[Data records]

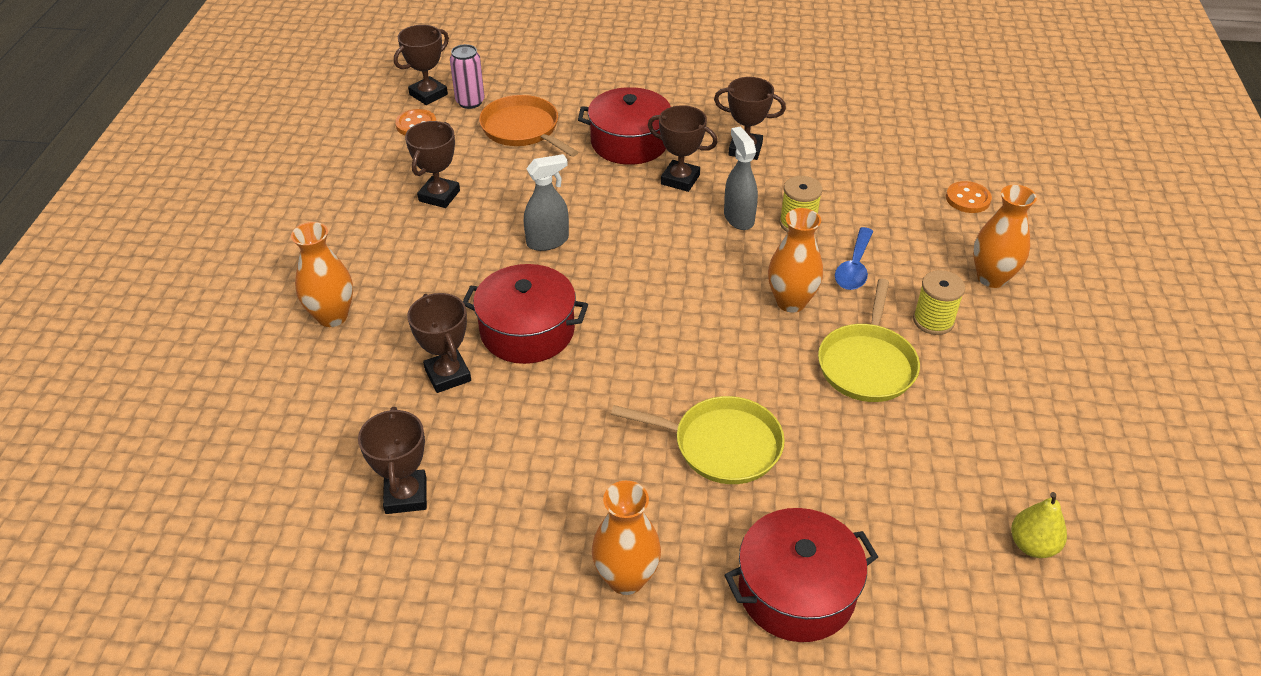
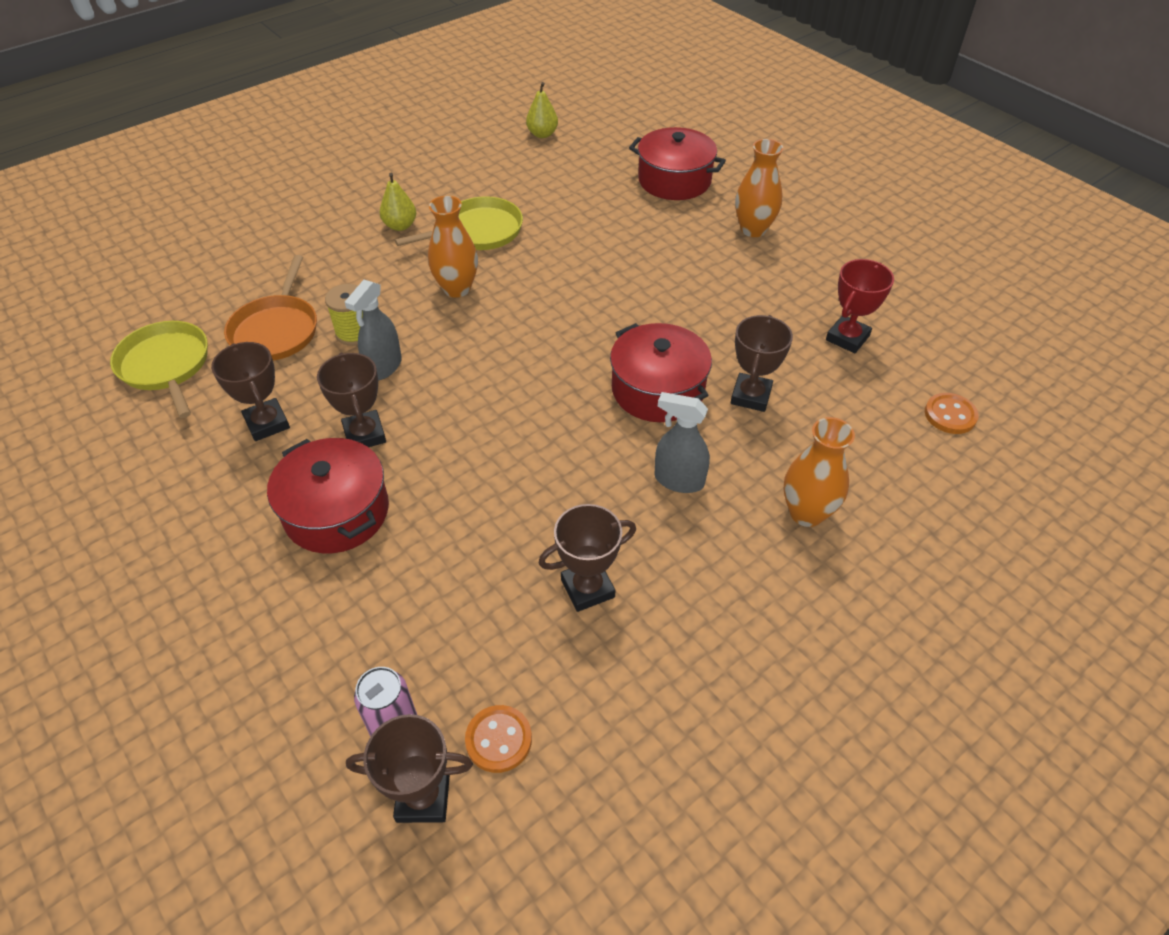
camera: 135 degrees left, 5 degrees up
brown trophy [358,407,427,514] -> red trophy [826,259,894,353]
orange pan [479,95,578,157] -> orange pan moved to [224,255,317,361]
grey spray bottle [524,154,569,251] -> grey spray bottle moved to [654,392,710,493]
yellow pan [611,396,785,484] -> yellow pan moved to [110,321,208,418]
blue spoon [835,227,873,290] -> none
yellow spool [913,270,965,335] -> yellow pear [380,173,416,231]
orange button [946,181,992,213] -> orange button moved to [925,393,979,434]
orange vase [973,185,1037,288] -> none

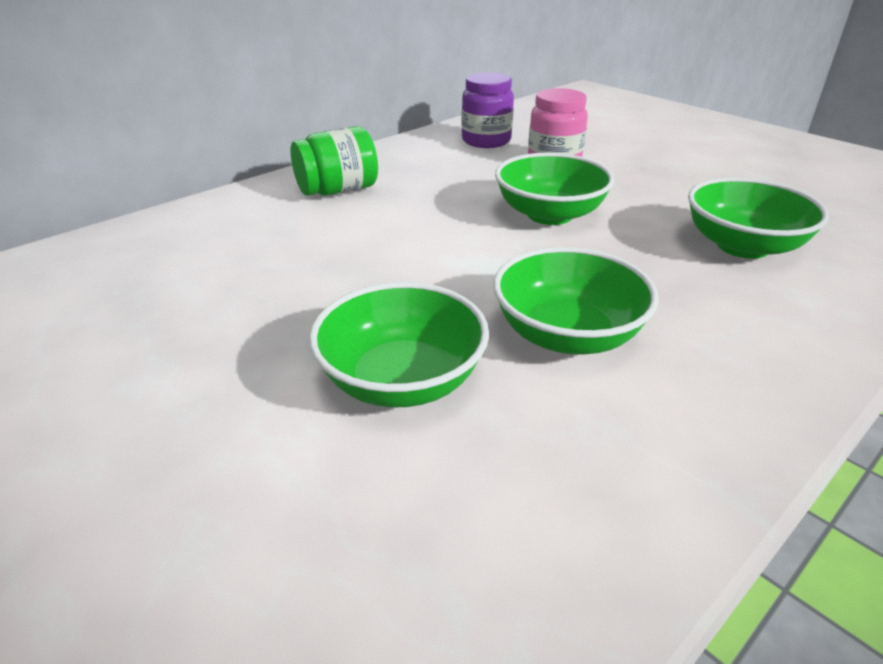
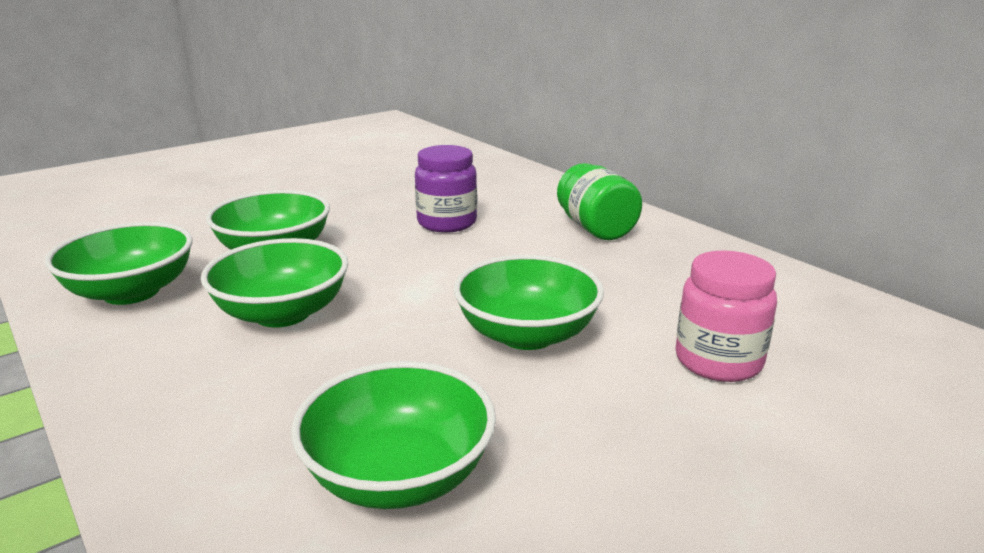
camera: 95 degrees right, 10 degrees down
purple jar [461,72,514,148] -> purple jar moved to [415,145,477,233]
none -> green bowl [45,222,193,305]

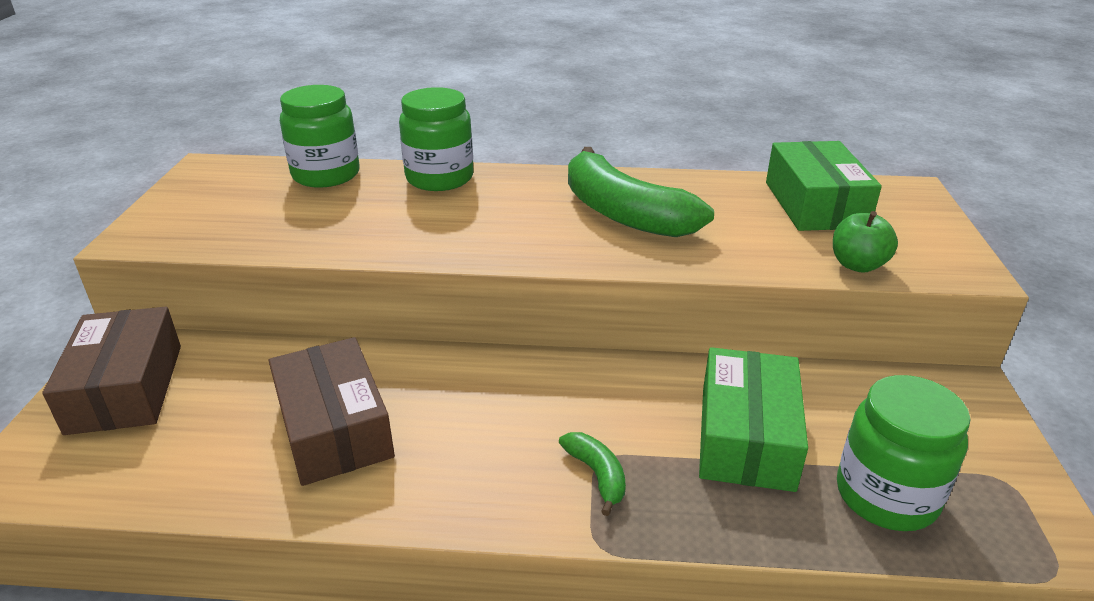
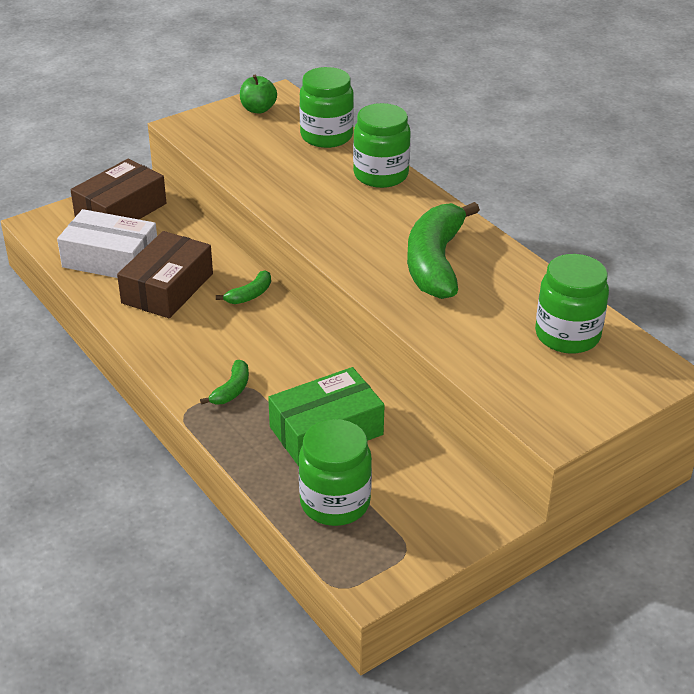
camera: 50 degrees right, 5 degrees up
green box [766,141,882,231] -> green jar [535,254,609,354]
green apple [833,211,898,273] -> green apple moved to [240,75,277,114]
none -> white box [57,209,157,278]
none -> green banana [216,270,271,304]

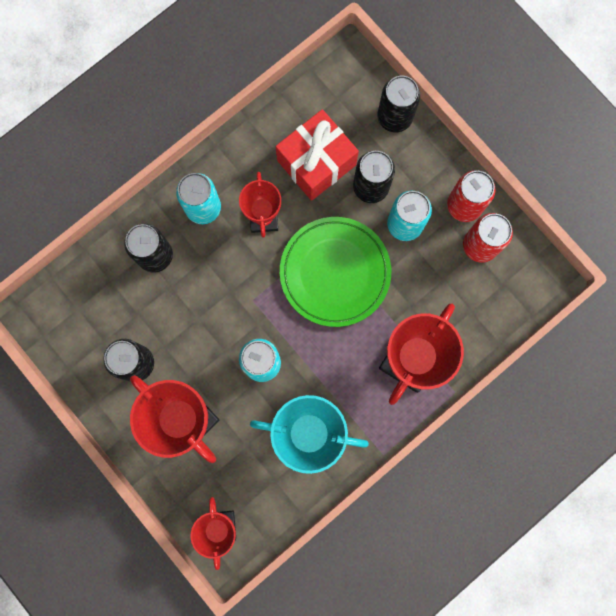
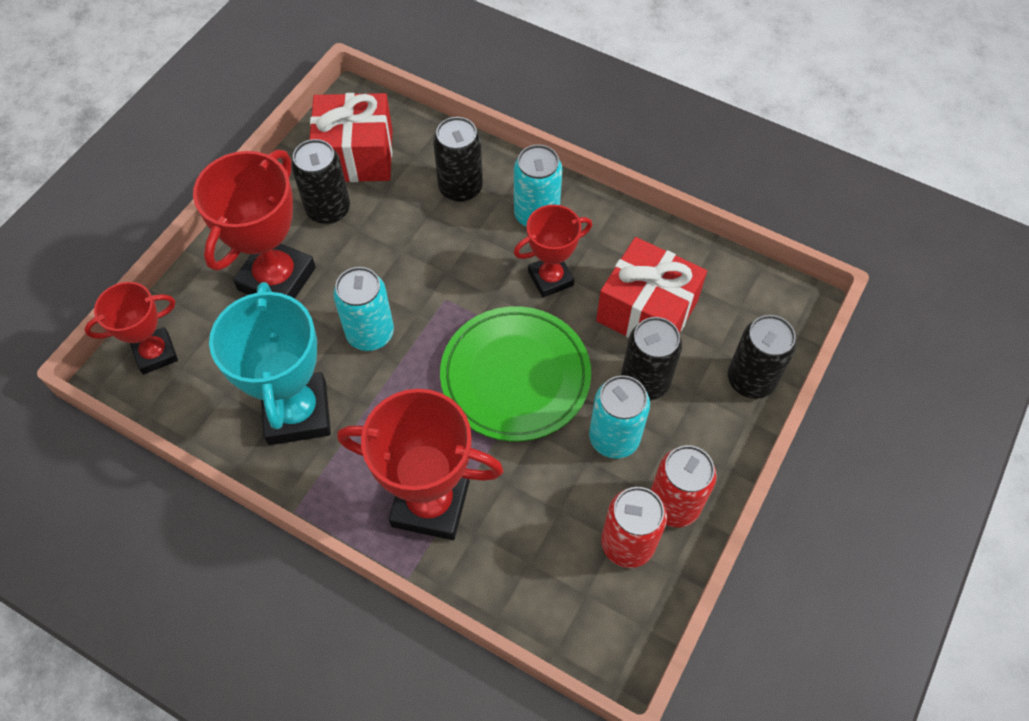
camera: 70 degrees right, 20 degrees down
none -> red gift [309,93,392,182]

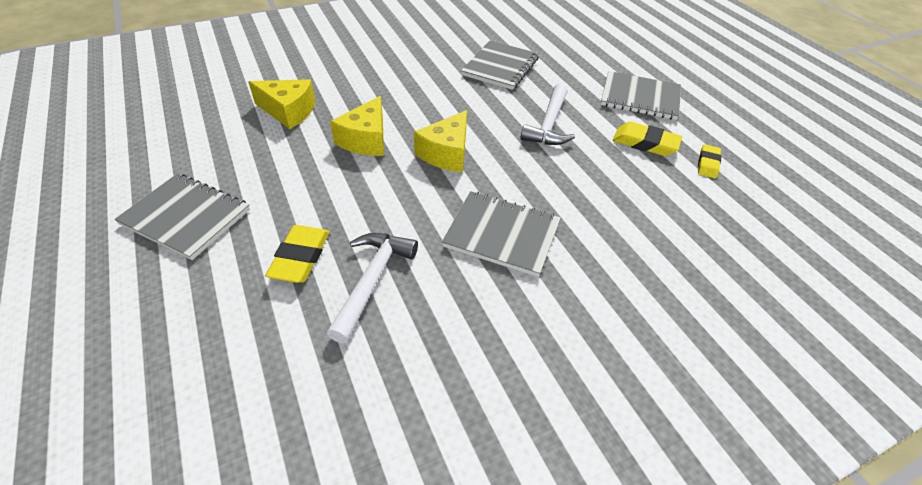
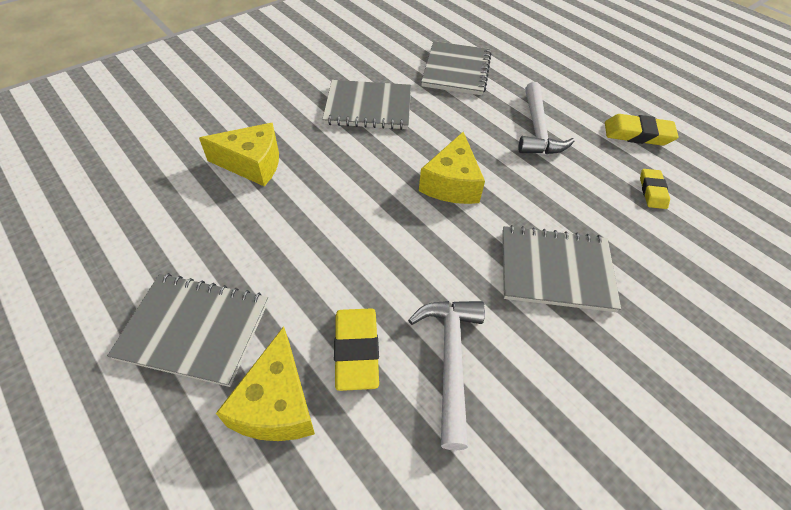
camera: 15 degrees left, 5 degrees up
yellow cheese [330,96,384,156] -> yellow cheese moved to [216,326,315,441]
grey notebook [601,71,681,120] -> grey notebook moved to [322,80,411,130]
yellow eraser [698,144,721,178] -> yellow eraser moved to [640,169,670,209]

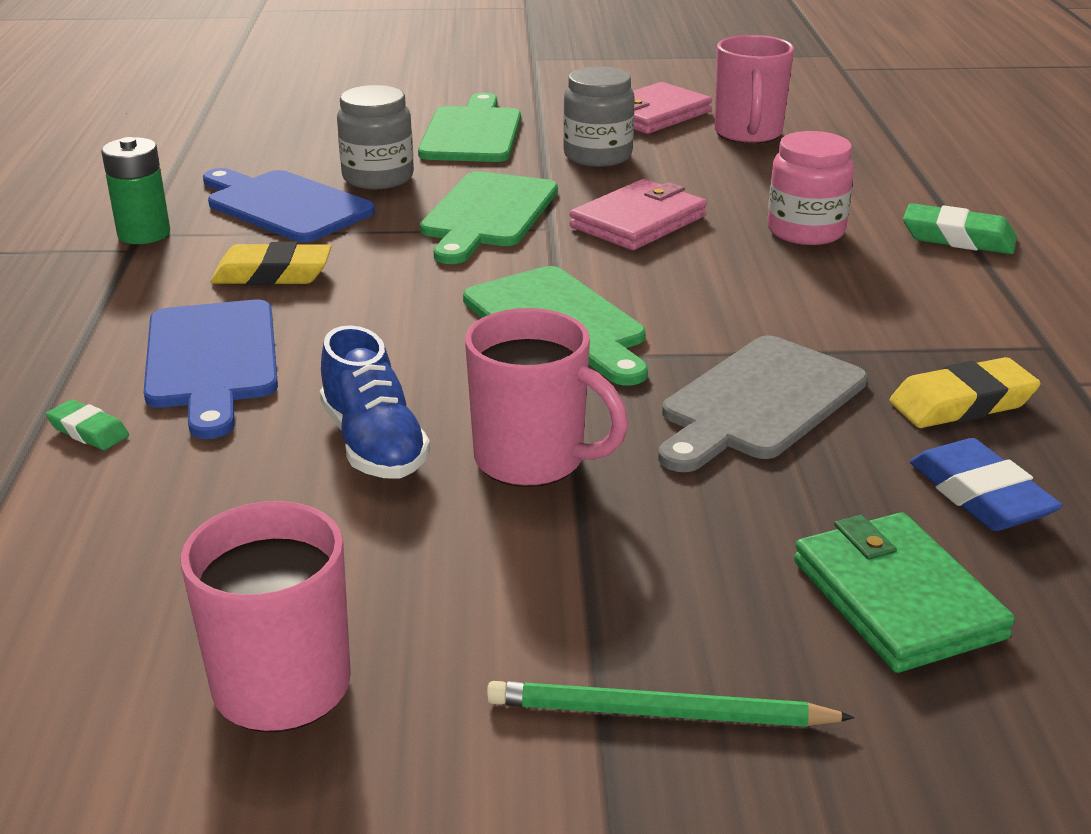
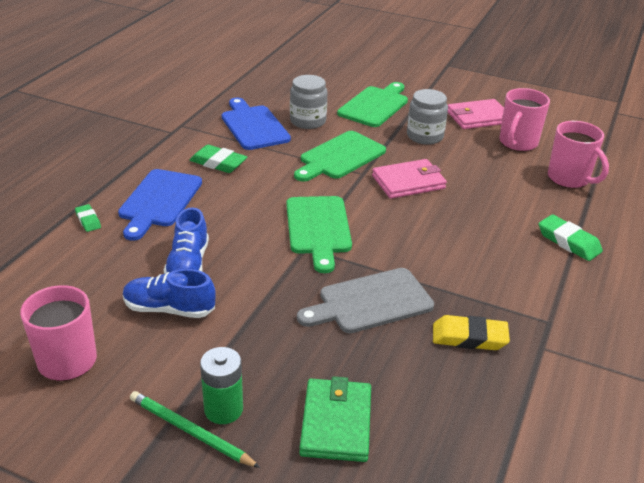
camera: 25 degrees right, 5 degrees up
green battery [101,137,170,244] -> green battery moved to [200,347,243,424]
yellow eraser [211,242,331,285] -> green eraser [190,145,247,173]
pink mug [465,308,628,487] -> pink mug moved to [548,121,609,188]
pink jar [767,131,854,245] -> none
blue eraser [910,438,1063,531] -> none
none -> blue shoe [123,269,216,318]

[/Data records]

Instructions for the task: For this exercise, transcribe exactly the part of the records above that opens with the line containing "camera: 50 degrees right, 5 degrees up" and closes with the one containing "pink mug [465,308,628,487]". Pictures are not part of the copy.

Output for this exercise:
camera: 50 degrees right, 5 degrees up
green box [766,141,882,231] -> green jar [535,254,609,354]
green apple [833,211,898,273] -> green apple moved to [240,75,277,114]
none -> white box [57,209,157,278]
none -> green banana [216,270,271,304]

camera: 70 degrees right, 20 degrees down
none -> red gift [309,93,392,182]

camera: 15 degrees left, 5 degrees up
yellow cheese [330,96,384,156] -> yellow cheese moved to [216,326,315,441]
grey notebook [601,71,681,120] -> grey notebook moved to [322,80,411,130]
yellow eraser [698,144,721,178] -> yellow eraser moved to [640,169,670,209]

camera: 25 degrees right, 5 degrees up
green battery [101,137,170,244] -> green battery moved to [200,347,243,424]
yellow eraser [211,242,331,285] -> green eraser [190,145,247,173]
pink mug [465,308,628,487] -> pink mug moved to [548,121,609,188]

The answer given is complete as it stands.